_WORK INSTRUCTIONS_
The required output is the line that contains "(517, 190) = (730, 214): purple" and every line after it, each written out exactly, up to the end of the entries.

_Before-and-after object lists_
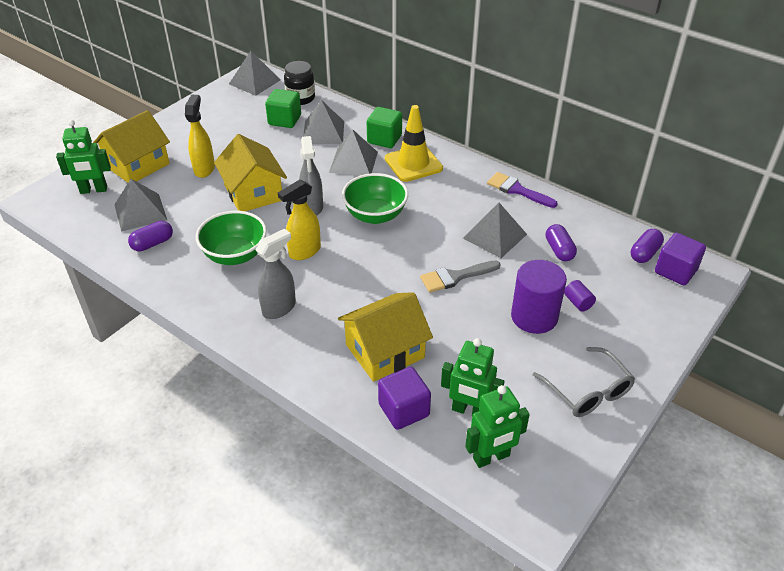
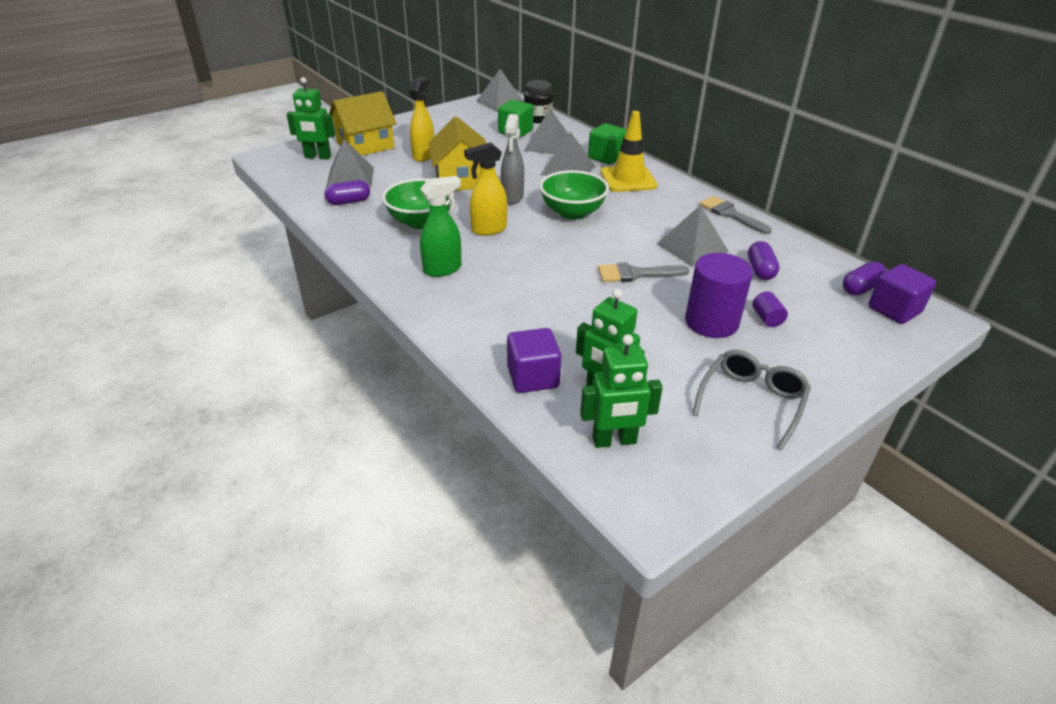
camera: 15 degrees right, 5 degrees down
(279, 308) = (443, 269): grey spray bottle -> green spray bottle
(385, 351) = (534, 323): yellow house -> none
(517, 190) = (730, 214): purple brush -> grey brush
(587, 391) = (751, 401): grey glasses -> grey glasses turned 135 degrees counterclockwise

_REPLY_
(517, 190) = (730, 214): purple brush -> grey brush
(587, 391) = (751, 401): grey glasses -> grey glasses turned 135 degrees counterclockwise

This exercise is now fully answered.